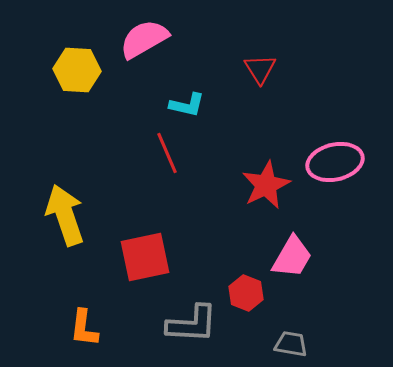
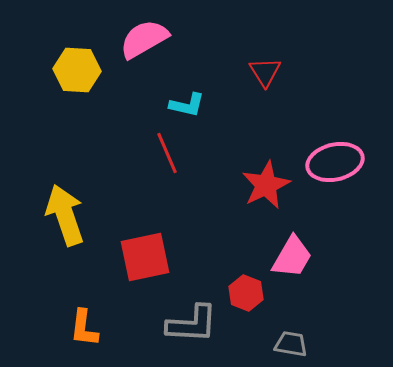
red triangle: moved 5 px right, 3 px down
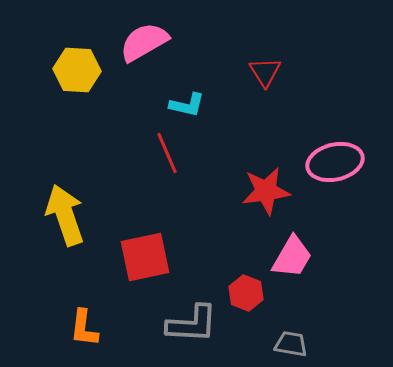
pink semicircle: moved 3 px down
red star: moved 6 px down; rotated 18 degrees clockwise
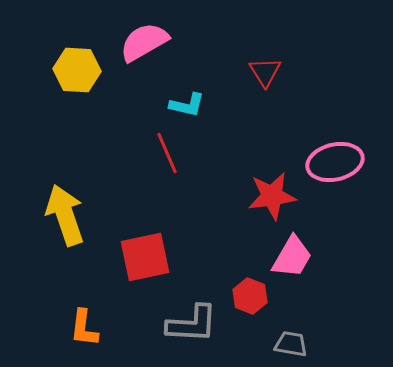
red star: moved 6 px right, 5 px down
red hexagon: moved 4 px right, 3 px down
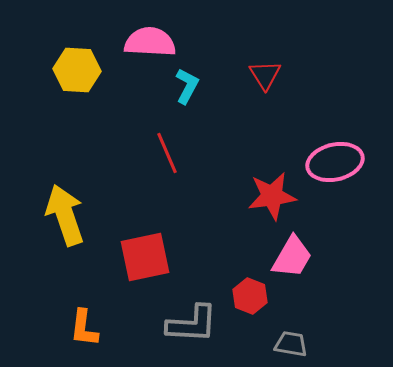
pink semicircle: moved 6 px right; rotated 33 degrees clockwise
red triangle: moved 3 px down
cyan L-shape: moved 19 px up; rotated 75 degrees counterclockwise
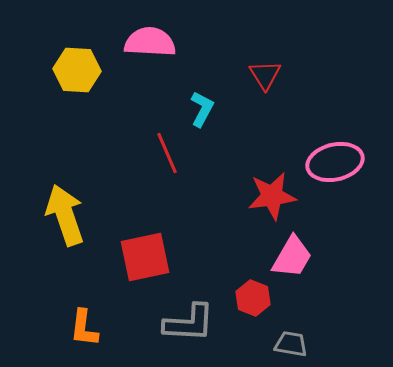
cyan L-shape: moved 15 px right, 23 px down
red hexagon: moved 3 px right, 2 px down
gray L-shape: moved 3 px left, 1 px up
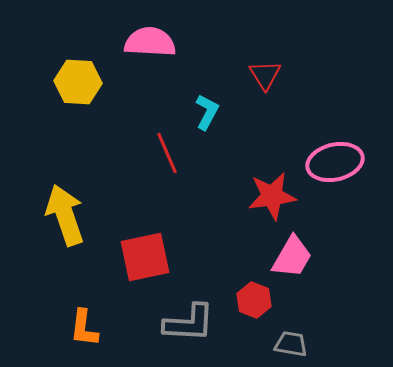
yellow hexagon: moved 1 px right, 12 px down
cyan L-shape: moved 5 px right, 3 px down
red hexagon: moved 1 px right, 2 px down
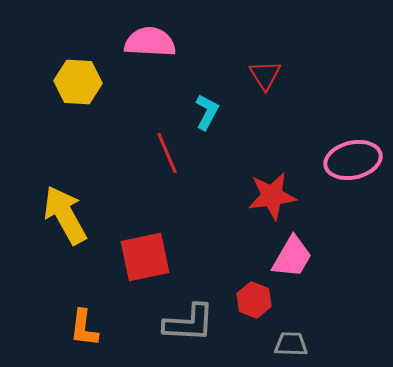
pink ellipse: moved 18 px right, 2 px up
yellow arrow: rotated 10 degrees counterclockwise
gray trapezoid: rotated 8 degrees counterclockwise
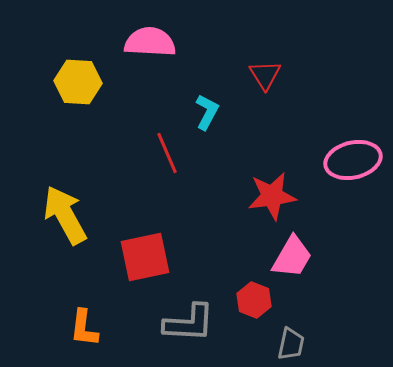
gray trapezoid: rotated 100 degrees clockwise
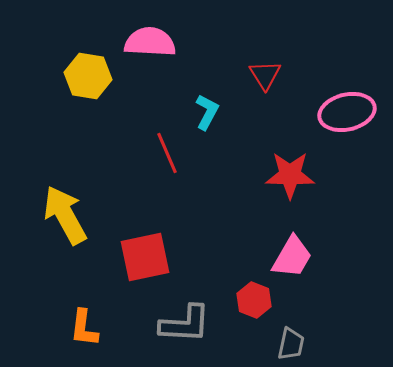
yellow hexagon: moved 10 px right, 6 px up; rotated 6 degrees clockwise
pink ellipse: moved 6 px left, 48 px up
red star: moved 18 px right, 21 px up; rotated 9 degrees clockwise
gray L-shape: moved 4 px left, 1 px down
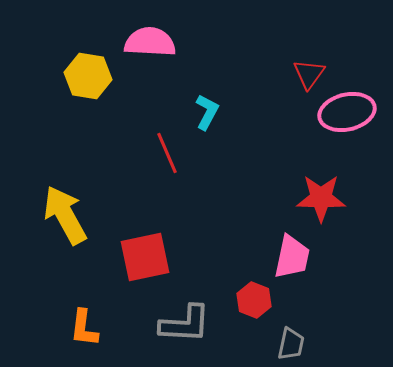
red triangle: moved 44 px right, 1 px up; rotated 8 degrees clockwise
red star: moved 31 px right, 23 px down
pink trapezoid: rotated 18 degrees counterclockwise
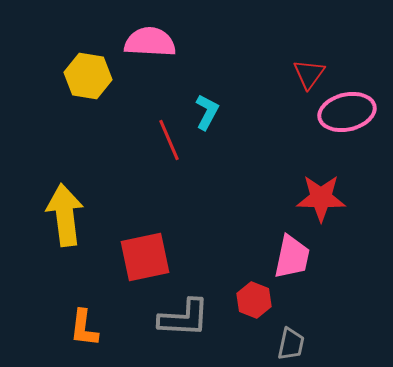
red line: moved 2 px right, 13 px up
yellow arrow: rotated 22 degrees clockwise
gray L-shape: moved 1 px left, 6 px up
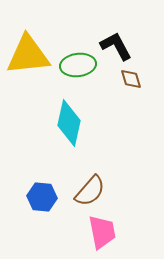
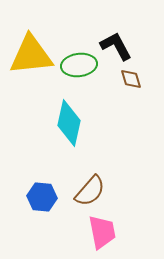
yellow triangle: moved 3 px right
green ellipse: moved 1 px right
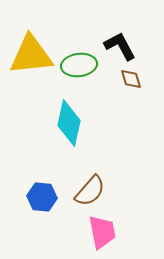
black L-shape: moved 4 px right
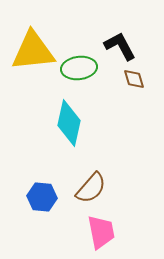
yellow triangle: moved 2 px right, 4 px up
green ellipse: moved 3 px down
brown diamond: moved 3 px right
brown semicircle: moved 1 px right, 3 px up
pink trapezoid: moved 1 px left
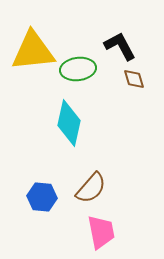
green ellipse: moved 1 px left, 1 px down
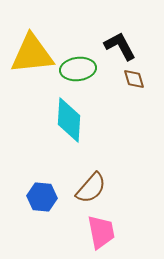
yellow triangle: moved 1 px left, 3 px down
cyan diamond: moved 3 px up; rotated 9 degrees counterclockwise
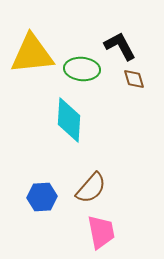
green ellipse: moved 4 px right; rotated 12 degrees clockwise
blue hexagon: rotated 8 degrees counterclockwise
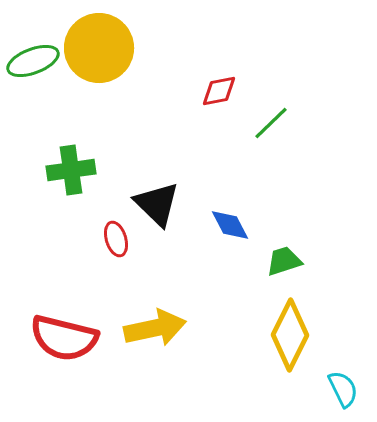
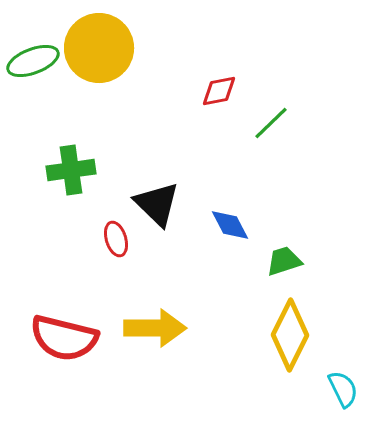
yellow arrow: rotated 12 degrees clockwise
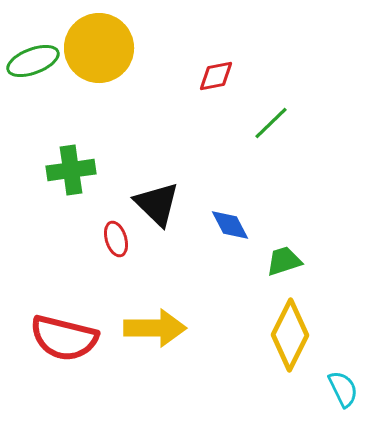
red diamond: moved 3 px left, 15 px up
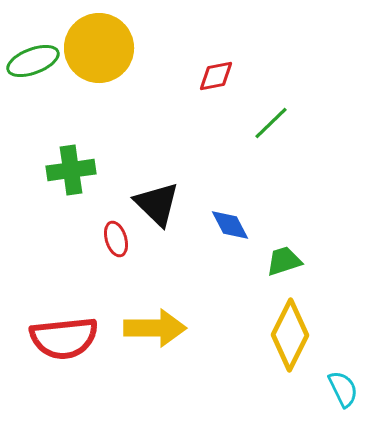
red semicircle: rotated 20 degrees counterclockwise
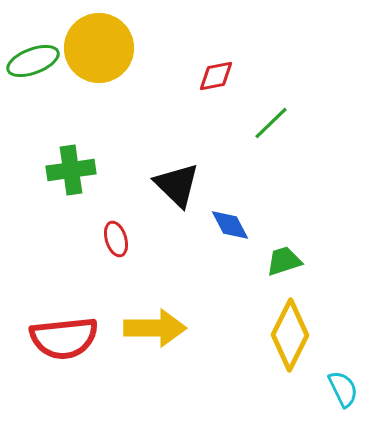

**Exercise aim:** Return every line from the records above that tells how a shape moved or turned, word for word and in the original order. Leave the pictures out.

**Result below:**
red triangle: moved 5 px right, 3 px down
pink semicircle: moved 3 px down
red star: moved 6 px down; rotated 18 degrees clockwise
red star: moved 6 px right, 5 px down
red hexagon: moved 4 px right, 3 px down
pink semicircle: moved 6 px right; rotated 33 degrees clockwise
red triangle: moved 3 px down
cyan L-shape: moved 19 px up; rotated 75 degrees counterclockwise
cyan L-shape: moved 15 px right, 23 px down
red hexagon: moved 3 px right, 2 px down
gray L-shape: moved 3 px left, 1 px up
yellow hexagon: moved 1 px right, 12 px down
cyan L-shape: moved 5 px right, 3 px down
red hexagon: moved 1 px right, 2 px down
pink ellipse: moved 18 px right, 2 px up
yellow arrow: rotated 10 degrees counterclockwise
gray trapezoid: rotated 8 degrees counterclockwise
gray trapezoid: rotated 100 degrees clockwise
yellow hexagon: moved 10 px right, 6 px up; rotated 6 degrees clockwise
pink ellipse: moved 6 px left, 48 px up
red star: moved 18 px right, 21 px up; rotated 9 degrees clockwise
gray L-shape: moved 4 px left, 1 px down
red triangle: moved 44 px right, 1 px up; rotated 8 degrees clockwise
red star: moved 31 px right, 23 px down
pink trapezoid: rotated 18 degrees counterclockwise
red line: moved 2 px right, 13 px up
yellow arrow: rotated 22 degrees clockwise
gray L-shape: moved 1 px left, 6 px up
yellow triangle: moved 3 px right
green ellipse: moved 1 px right
black L-shape: moved 4 px right
yellow triangle: moved 2 px right, 4 px up
green ellipse: moved 3 px down
brown diamond: moved 3 px right
brown semicircle: moved 1 px right, 3 px up
pink trapezoid: moved 1 px left
green ellipse: moved 1 px left, 1 px down
yellow triangle: moved 1 px left, 3 px down
cyan diamond: moved 3 px up; rotated 9 degrees counterclockwise
green ellipse: moved 4 px right; rotated 12 degrees clockwise
blue hexagon: rotated 8 degrees counterclockwise
yellow arrow: rotated 12 degrees clockwise
red diamond: moved 3 px left, 15 px up
red semicircle: rotated 20 degrees counterclockwise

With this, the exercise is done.